Requirement:
In the entries that follow, the first line to write out is the one containing "blue rocket: 4 -> 2", and the last is the one containing "blue teddy bear: 0 -> 1". Reproduce that stretch exactly, with nothing before or after it.

Supplied data:
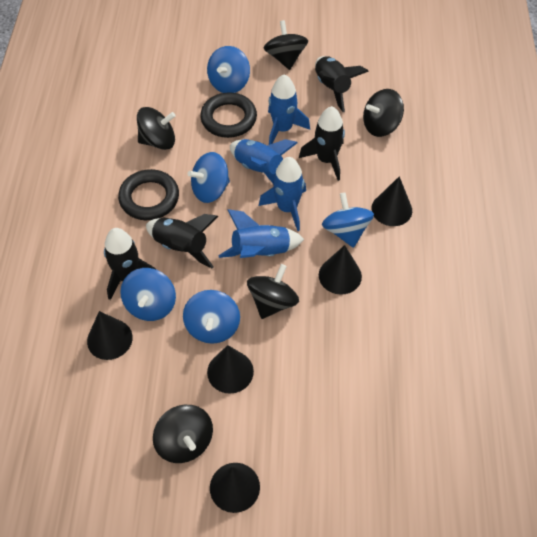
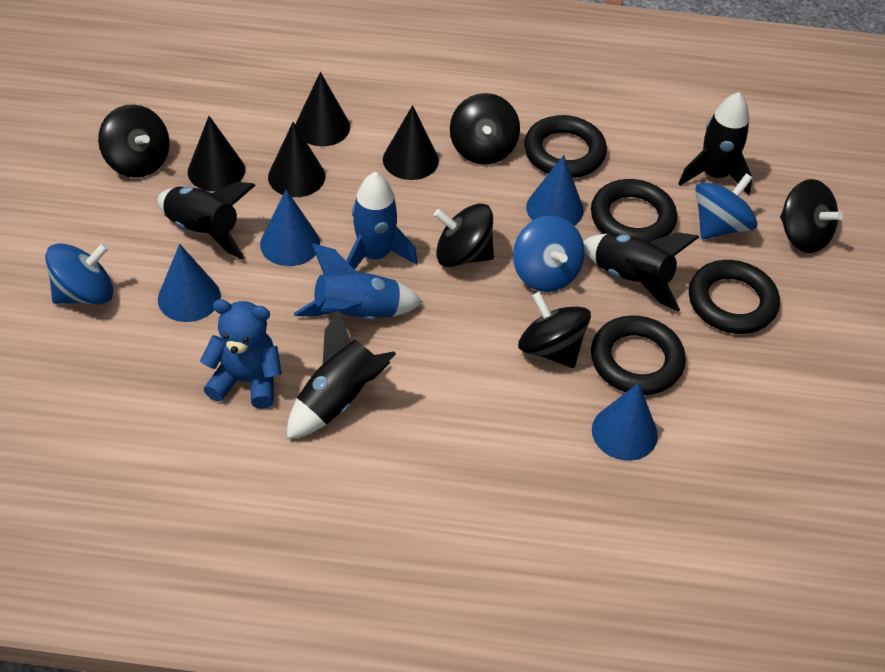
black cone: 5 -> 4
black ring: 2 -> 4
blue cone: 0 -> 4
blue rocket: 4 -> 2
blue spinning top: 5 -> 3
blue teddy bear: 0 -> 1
* * *
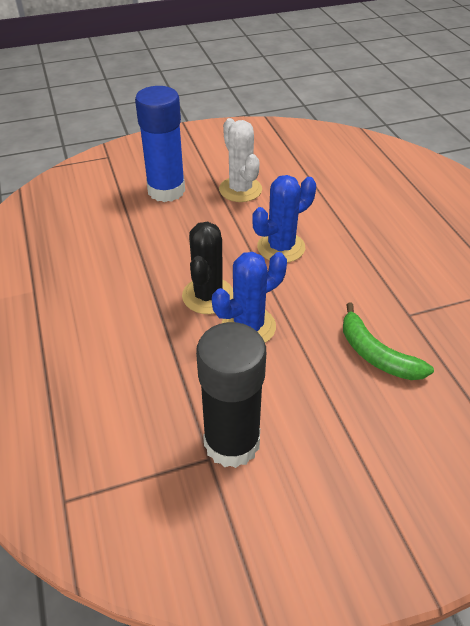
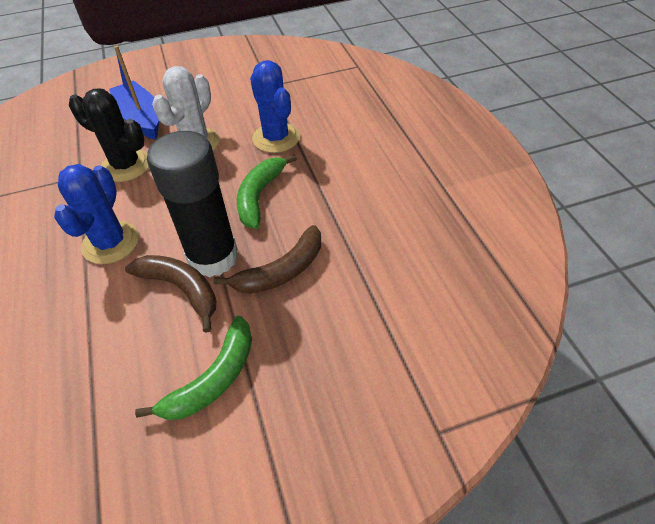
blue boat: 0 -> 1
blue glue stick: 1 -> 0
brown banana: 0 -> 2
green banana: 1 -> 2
==
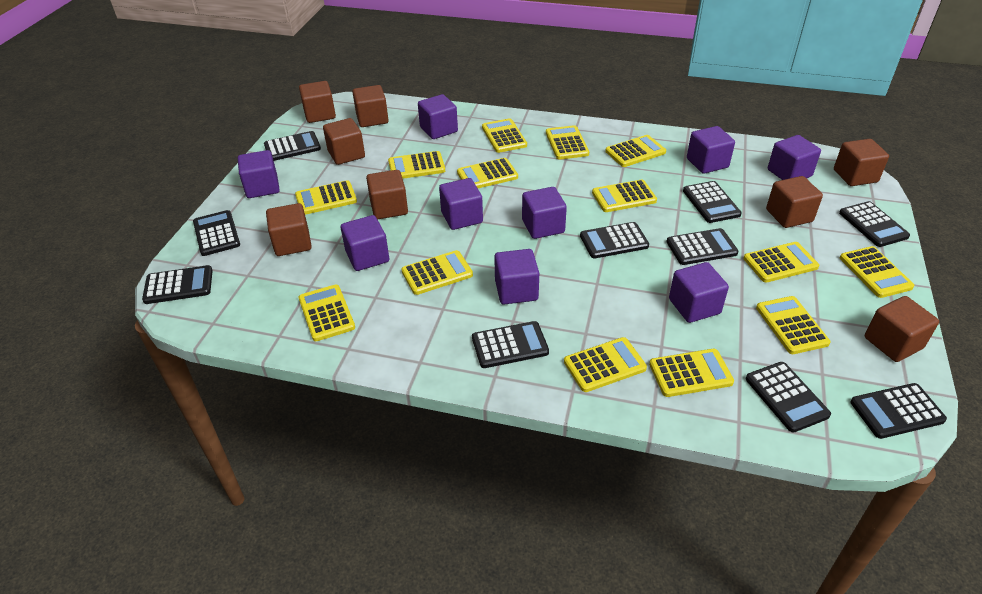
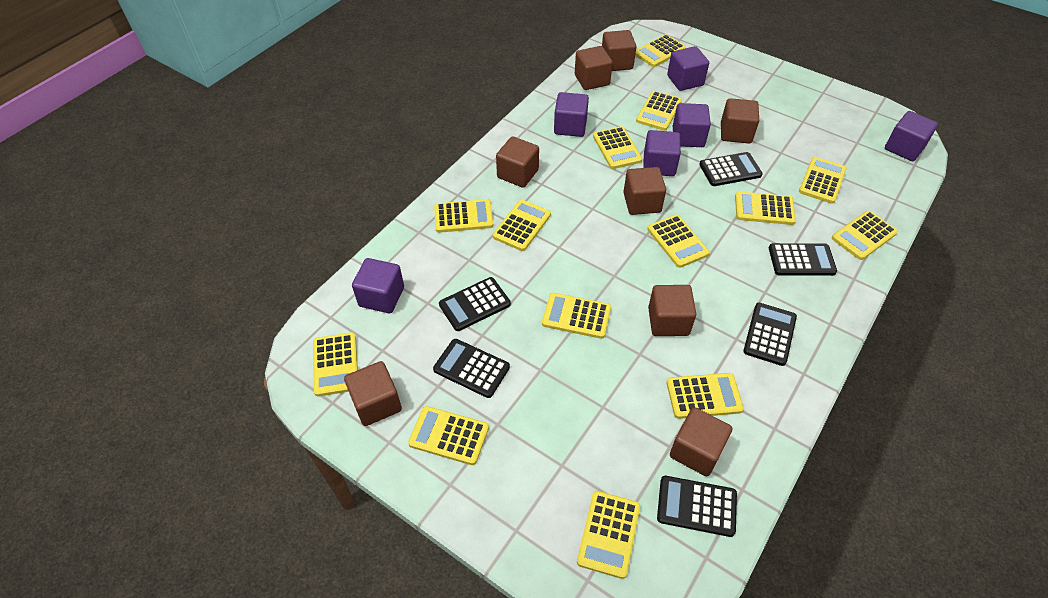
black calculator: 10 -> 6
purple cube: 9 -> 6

Response to the exercise:
blue rocket: 4 -> 2
blue spinning top: 5 -> 3
blue teddy bear: 0 -> 1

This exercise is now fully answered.